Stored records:
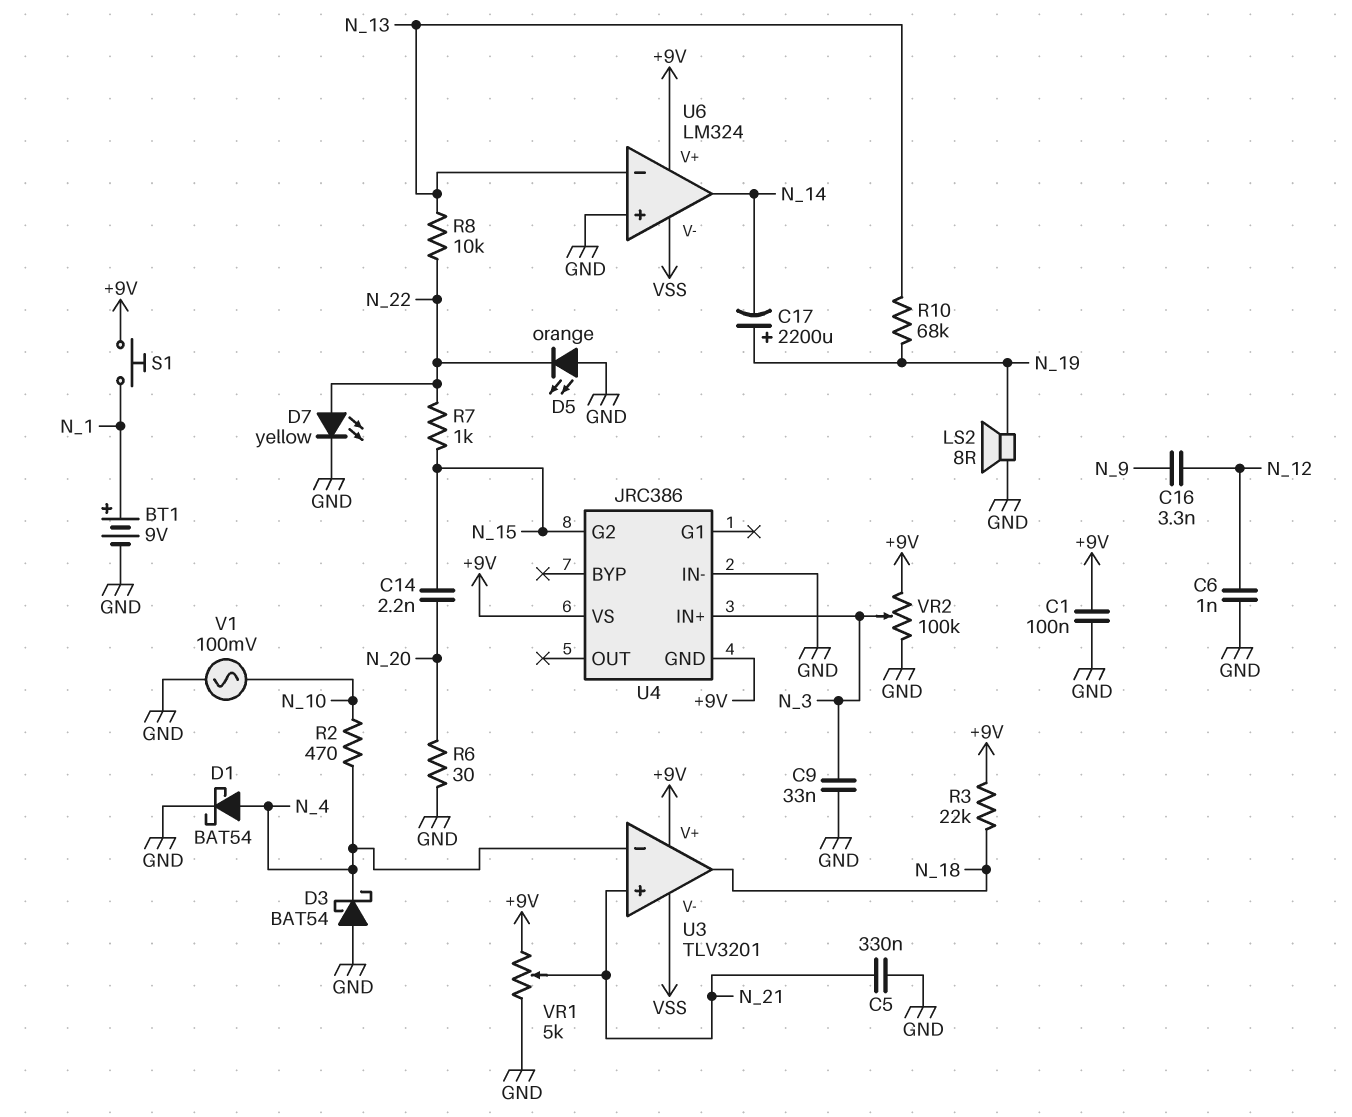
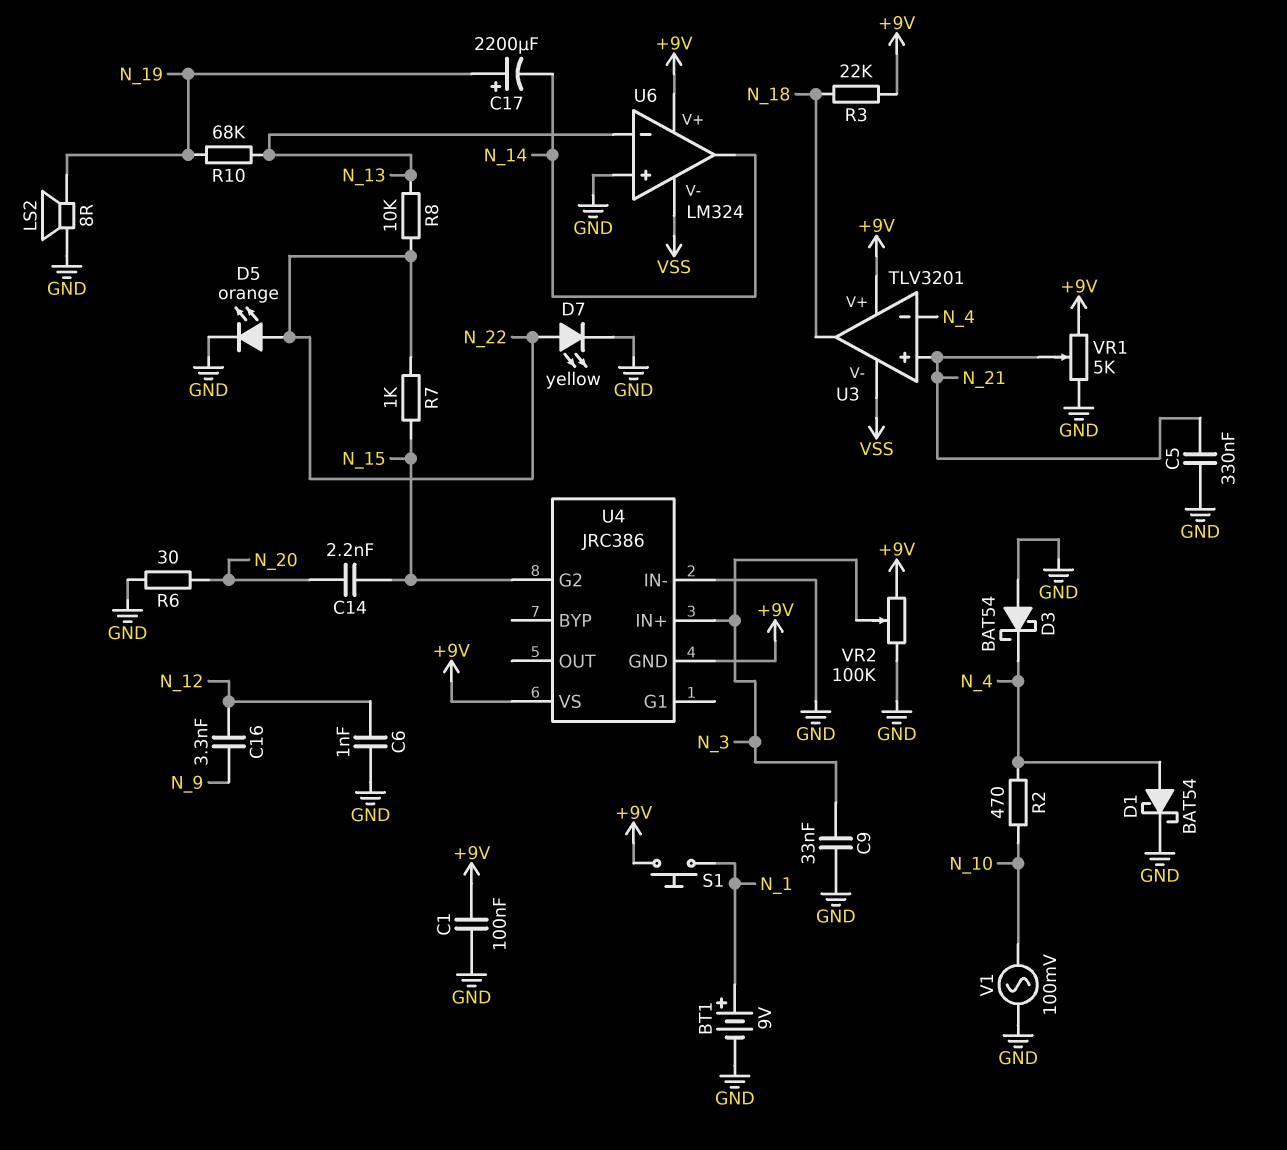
D5: LED orange (A GND, K N_22) -> LED orange (A N_22, K GND)

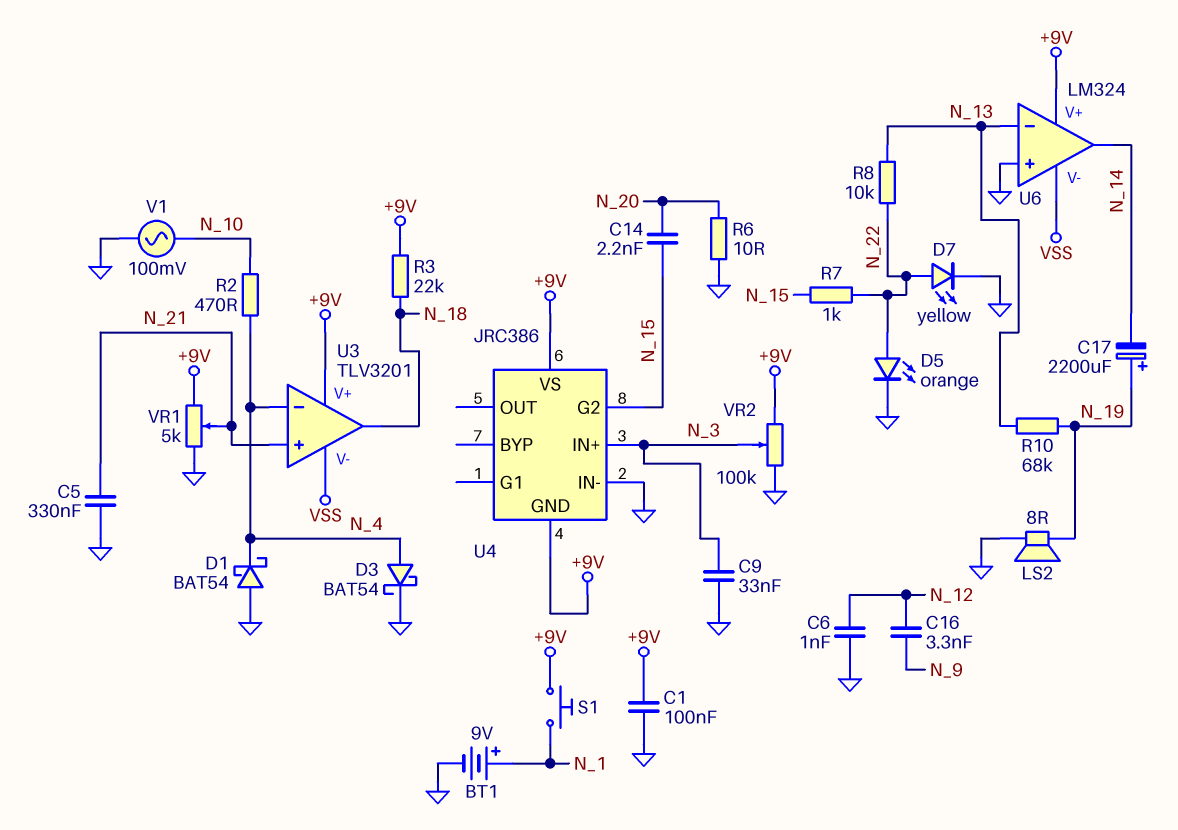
D1: schottky BAT54 (A N_4, K GND) -> schottky BAT54 (A GND, K N_4)
D3: schottky BAT54 (A GND, K N_4) -> schottky BAT54 (A N_4, K GND)
R6: 30 (GND, N_20) -> 10 (GND, N_20)

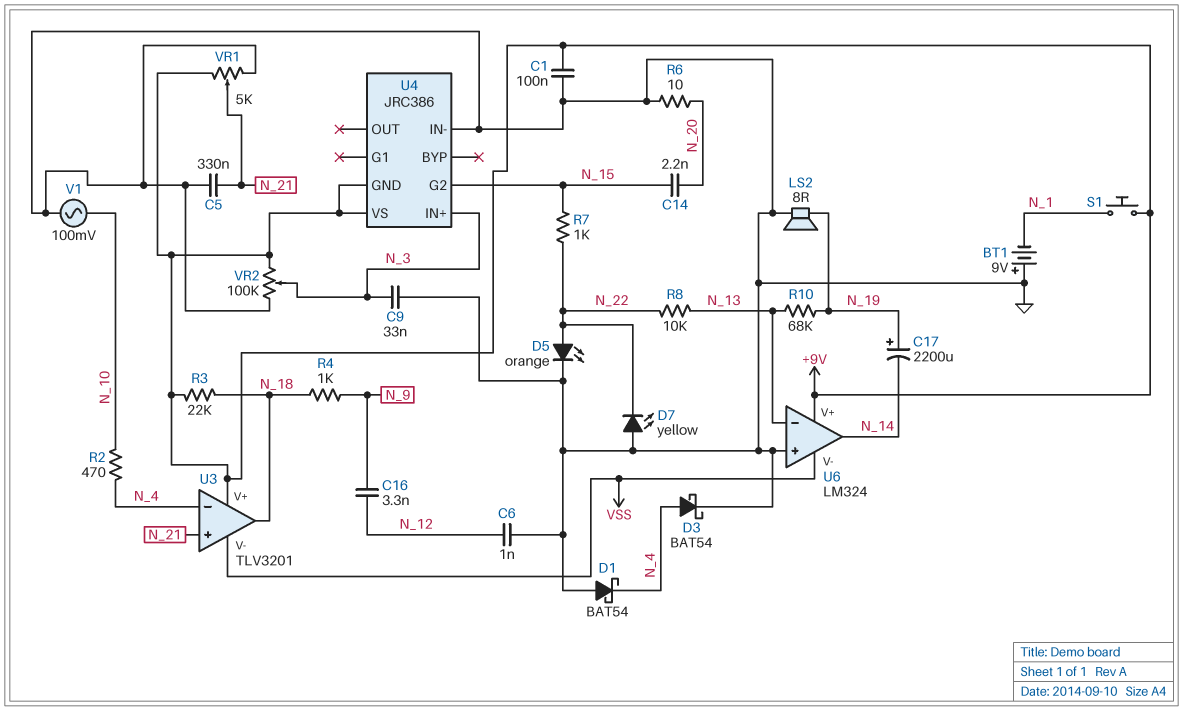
BT1: 9V (plus N_1, minus GND) -> 9V (plus GND, minus N_1)
D7: LED yellow (A N_22, K GND) -> LED yellow (A GND, K N_22)
R4: none -> 1k (N_9, N_18)

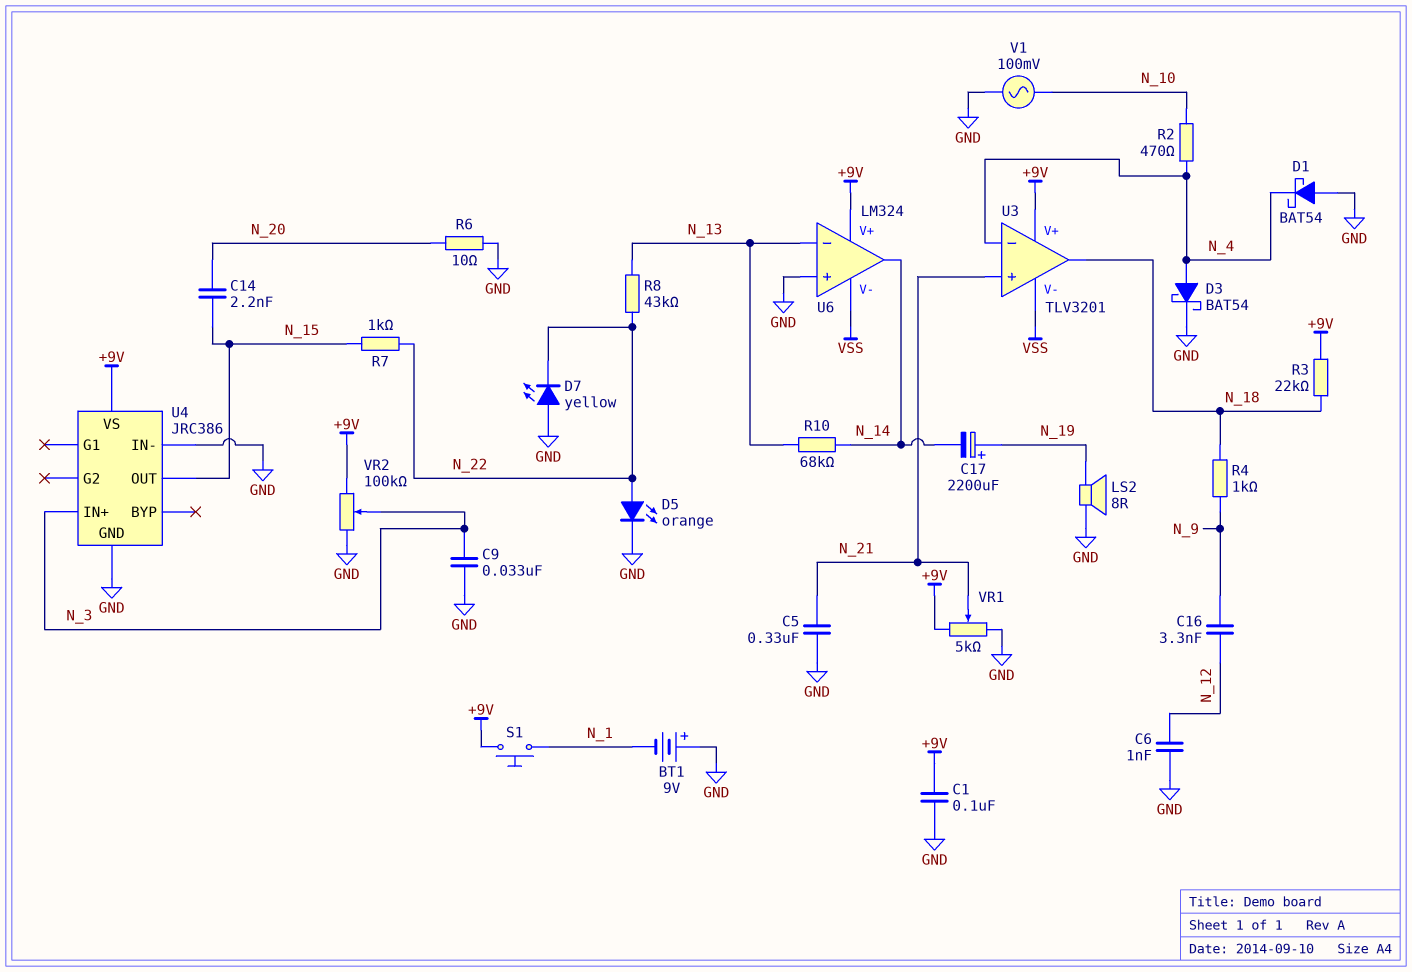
R8: 10k (N_13, N_22) -> 43k (N_13, N_22)
R10: 68k (N_13, N_19) -> 68k (N_13, N_14)
U4 pin G2: N_15 -> none
U4 pin GND: +9V -> GND
U4 pin OUT: none -> N_15

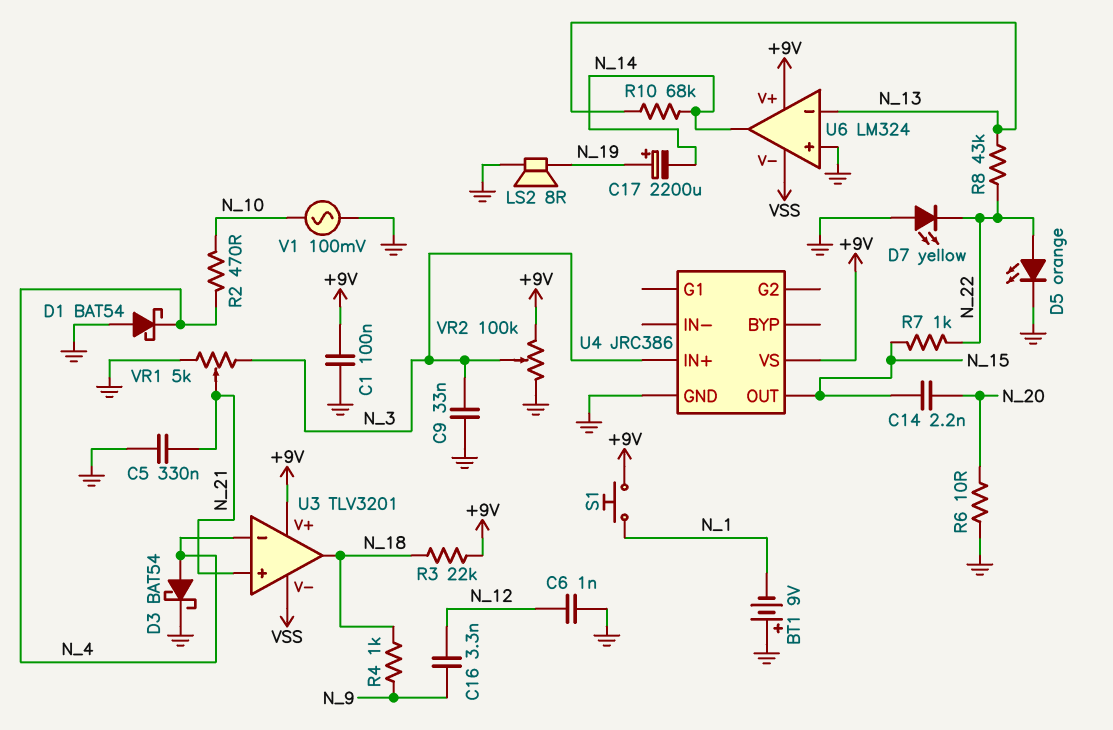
U4 pin IN-: GND -> none
VR1: 5k (+9V, GND, wiper N_21) -> 5k (GND, N_3, wiper N_21)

TASK PROMPT: Copy out all the data exactly; skip the pictures.

RESPONSE AREA:
D5: LED orange (A GND, K N_22) -> LED orange (A N_22, K GND)

D1: schottky BAT54 (A N_4, K GND) -> schottky BAT54 (A GND, K N_4)
D3: schottky BAT54 (A GND, K N_4) -> schottky BAT54 (A N_4, K GND)
R6: 30 (GND, N_20) -> 10 (GND, N_20)

BT1: 9V (plus N_1, minus GND) -> 9V (plus GND, minus N_1)
D7: LED yellow (A N_22, K GND) -> LED yellow (A GND, K N_22)
R4: none -> 1k (N_9, N_18)

R8: 10k (N_13, N_22) -> 43k (N_13, N_22)
R10: 68k (N_13, N_19) -> 68k (N_13, N_14)
U4 pin G2: N_15 -> none
U4 pin GND: +9V -> GND
U4 pin OUT: none -> N_15

U4 pin IN-: GND -> none
VR1: 5k (+9V, GND, wiper N_21) -> 5k (GND, N_3, wiper N_21)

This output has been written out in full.